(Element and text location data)
━━━

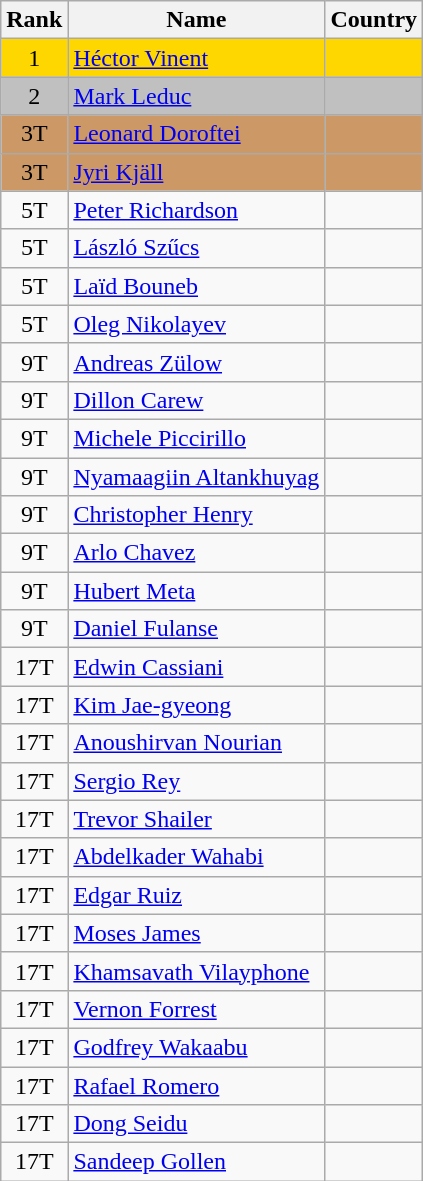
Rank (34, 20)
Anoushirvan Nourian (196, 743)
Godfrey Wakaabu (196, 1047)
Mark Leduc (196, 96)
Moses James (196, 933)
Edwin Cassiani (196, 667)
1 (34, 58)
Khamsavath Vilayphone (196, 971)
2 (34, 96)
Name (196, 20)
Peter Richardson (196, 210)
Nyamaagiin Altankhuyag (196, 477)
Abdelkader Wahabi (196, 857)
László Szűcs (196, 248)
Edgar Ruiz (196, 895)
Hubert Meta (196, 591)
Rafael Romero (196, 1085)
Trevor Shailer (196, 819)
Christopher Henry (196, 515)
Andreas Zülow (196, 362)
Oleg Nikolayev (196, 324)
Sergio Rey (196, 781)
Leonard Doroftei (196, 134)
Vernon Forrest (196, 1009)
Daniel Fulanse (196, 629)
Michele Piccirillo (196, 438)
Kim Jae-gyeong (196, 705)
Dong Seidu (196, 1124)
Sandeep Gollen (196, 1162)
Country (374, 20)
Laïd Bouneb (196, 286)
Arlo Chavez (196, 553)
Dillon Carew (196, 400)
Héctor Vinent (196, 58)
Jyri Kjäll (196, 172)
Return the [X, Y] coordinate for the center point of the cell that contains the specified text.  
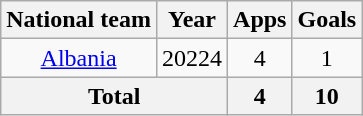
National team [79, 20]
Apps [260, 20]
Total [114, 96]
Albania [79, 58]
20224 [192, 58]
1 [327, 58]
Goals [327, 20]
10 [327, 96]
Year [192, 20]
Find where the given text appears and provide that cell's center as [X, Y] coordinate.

━━━

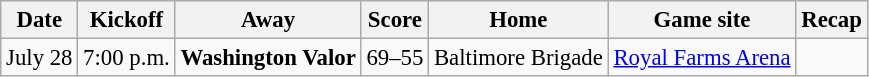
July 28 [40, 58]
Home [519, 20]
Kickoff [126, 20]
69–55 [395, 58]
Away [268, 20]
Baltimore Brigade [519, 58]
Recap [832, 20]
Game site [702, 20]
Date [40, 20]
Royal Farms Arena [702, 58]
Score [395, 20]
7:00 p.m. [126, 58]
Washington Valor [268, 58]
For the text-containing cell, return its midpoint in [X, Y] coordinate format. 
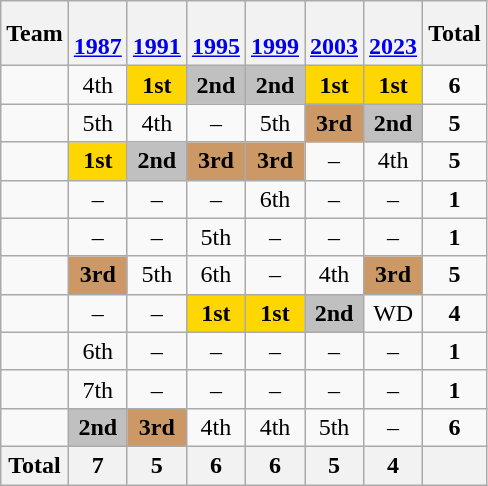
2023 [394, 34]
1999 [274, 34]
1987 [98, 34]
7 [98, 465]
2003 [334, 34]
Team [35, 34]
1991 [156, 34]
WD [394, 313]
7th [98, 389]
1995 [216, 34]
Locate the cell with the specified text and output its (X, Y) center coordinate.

━━━

### What you need to do
Put the lines from the line with "July 28 [40, 58]" to the line with "For the text-containing", both included, into a JSON list of strings with one string per line and blank lines left out.

### Written reply
[
  "July 28 [40, 58]",
  "Home [519, 20]",
  "Kickoff [126, 20]",
  "69–55 [395, 58]",
  "Away [268, 20]",
  "Baltimore Brigade [519, 58]",
  "Recap [832, 20]",
  "Game site [702, 20]",
  "Date [40, 20]",
  "Royal Farms Arena [702, 58]",
  "Score [395, 20]",
  "7:00 p.m. [126, 58]",
  "Washington Valor [268, 58]",
  "For the text-containing cell, return its midpoint in [X, Y] coordinate format. "
]